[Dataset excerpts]

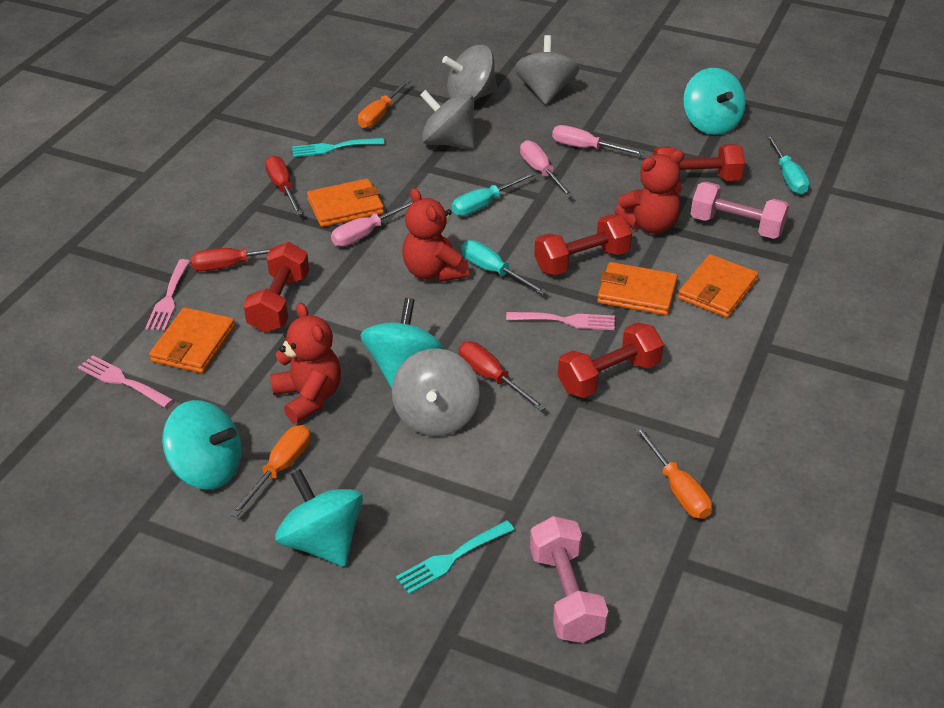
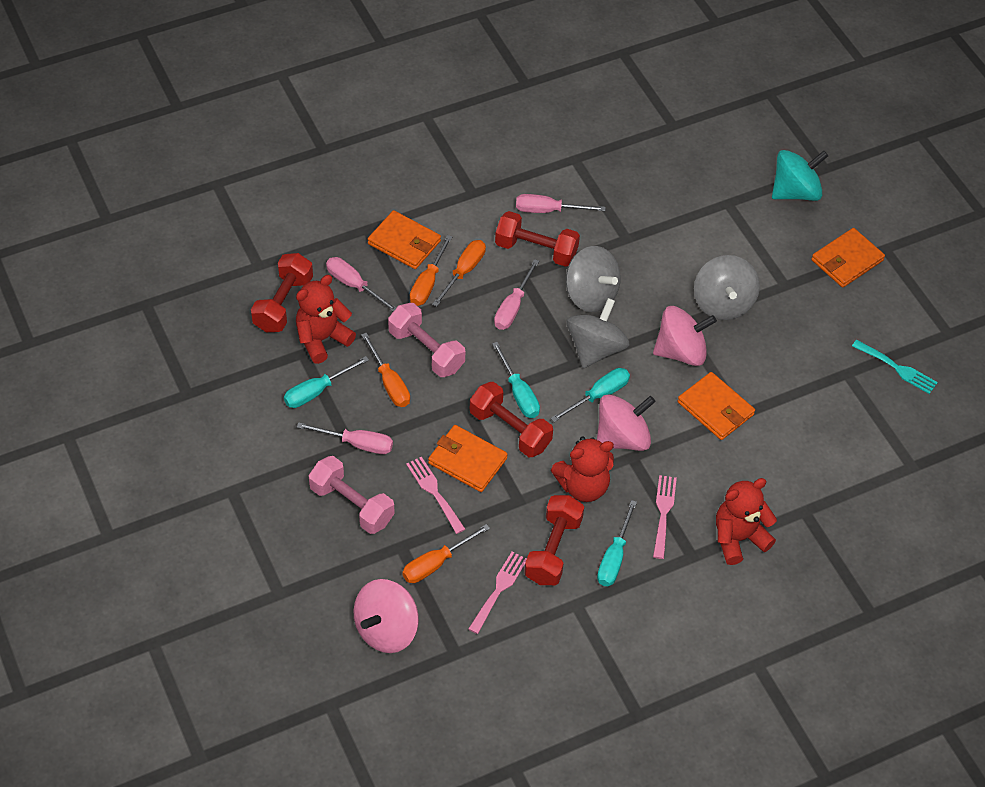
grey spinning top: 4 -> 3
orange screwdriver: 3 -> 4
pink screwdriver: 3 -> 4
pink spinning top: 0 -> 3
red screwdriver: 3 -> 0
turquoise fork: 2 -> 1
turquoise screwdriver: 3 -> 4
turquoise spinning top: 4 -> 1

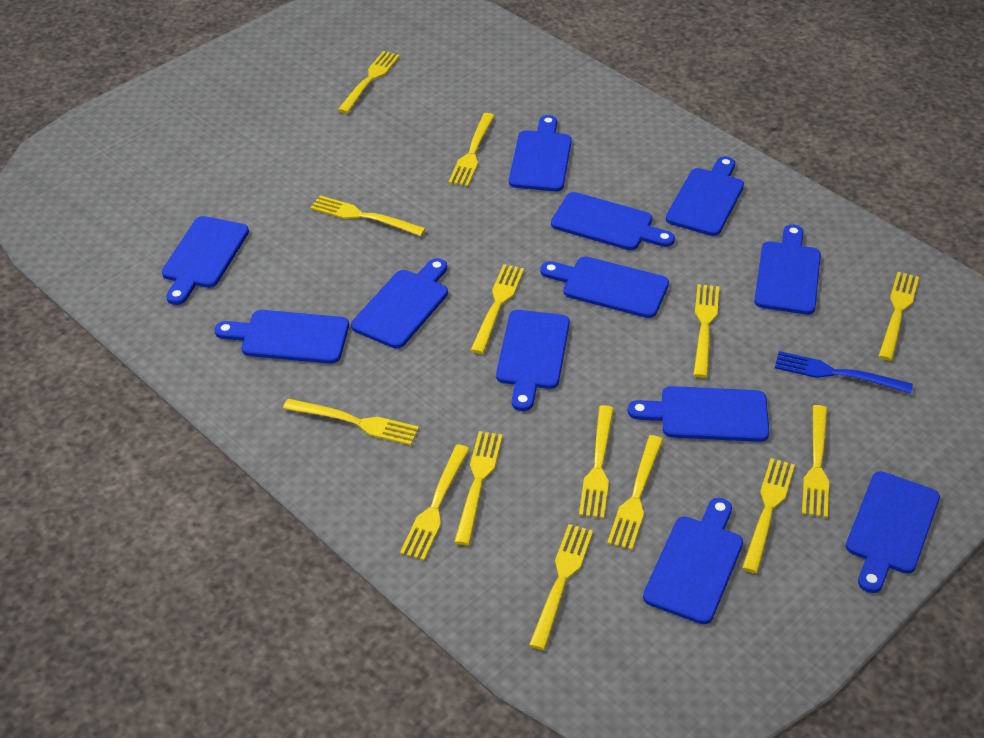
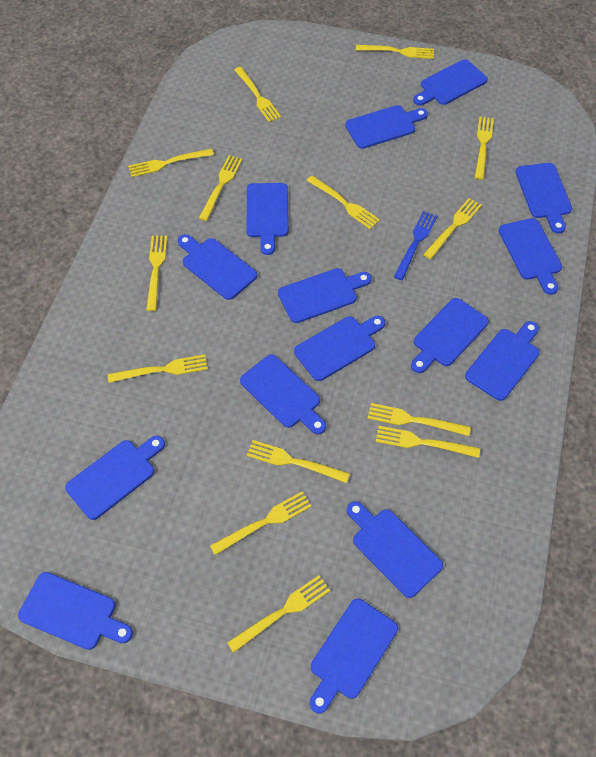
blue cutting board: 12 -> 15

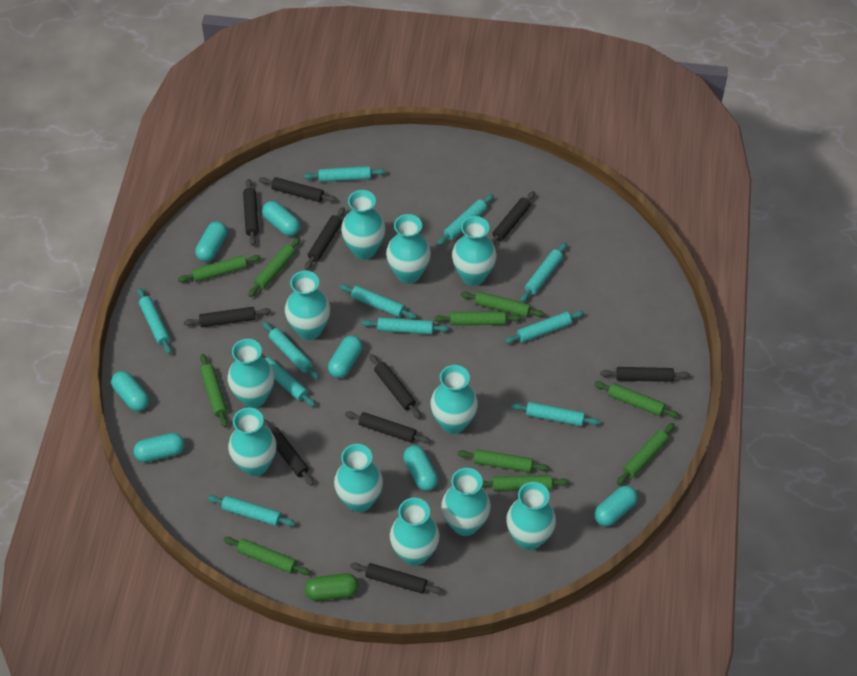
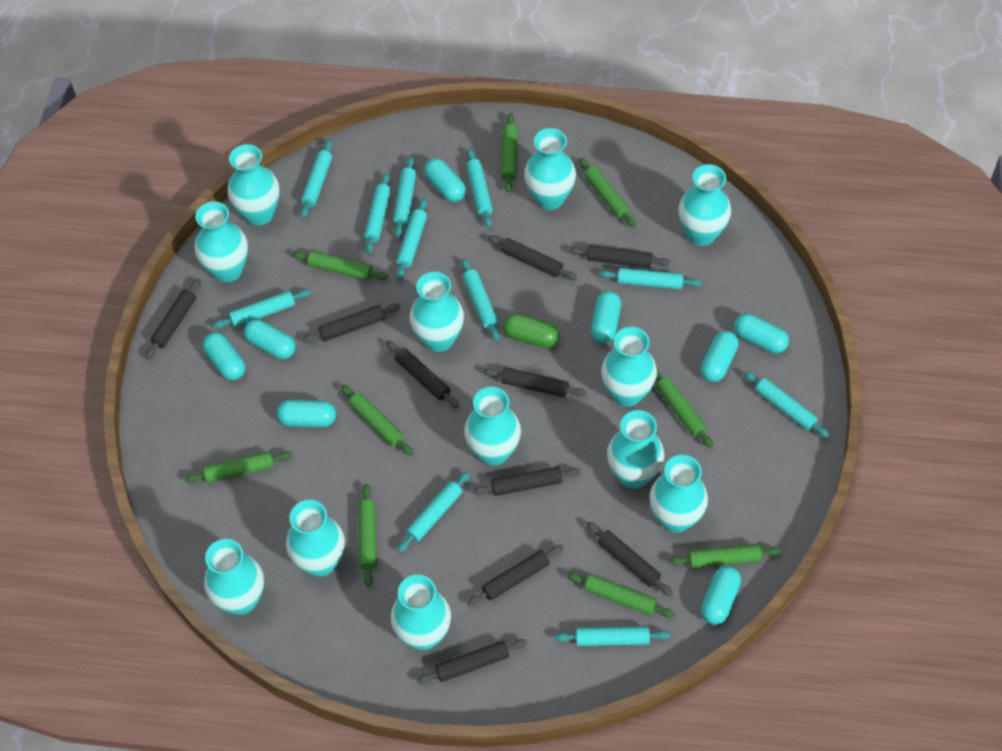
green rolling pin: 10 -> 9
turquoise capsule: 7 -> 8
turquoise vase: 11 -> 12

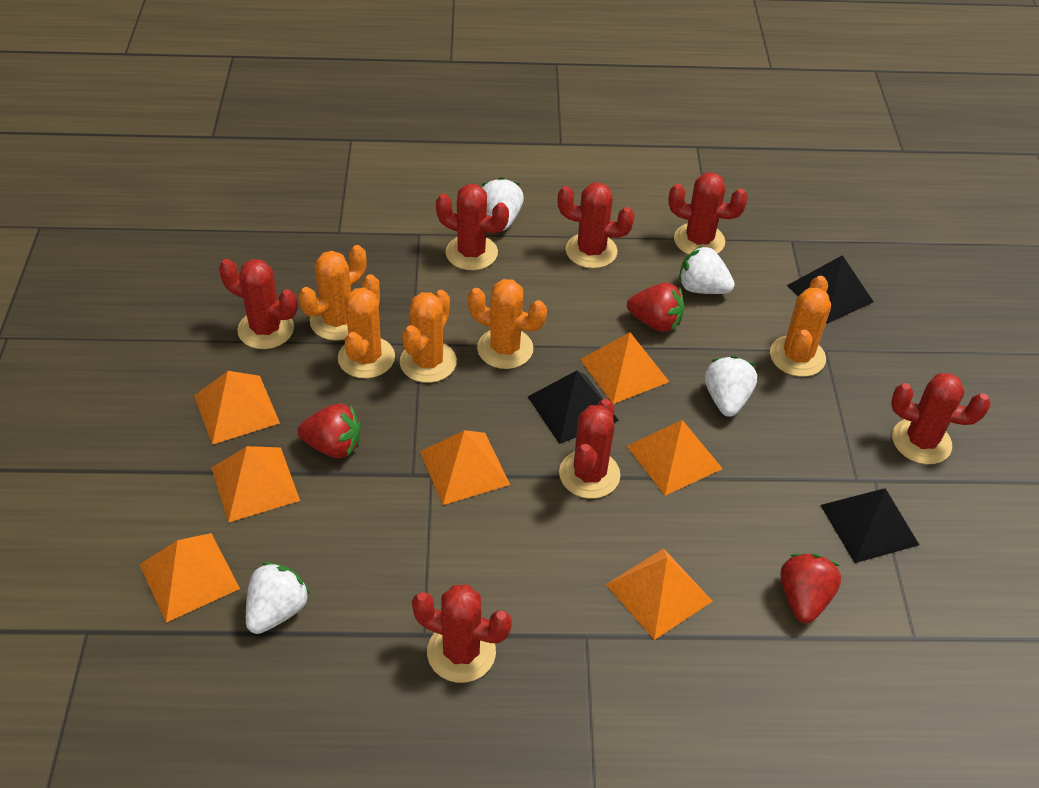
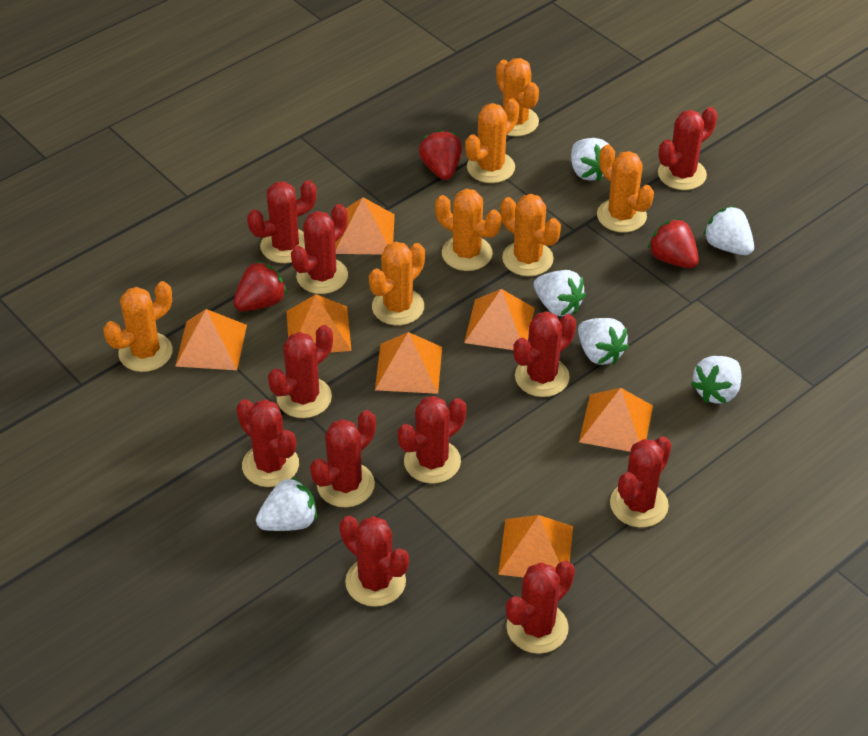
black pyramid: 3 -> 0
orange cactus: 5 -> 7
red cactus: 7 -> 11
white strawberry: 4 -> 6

## Aim of the exercise:
Read through the entries and copy each line in which "pink" appears.

## Result for this task:
pink screwdriver: 3 -> 4
pink spinning top: 0 -> 3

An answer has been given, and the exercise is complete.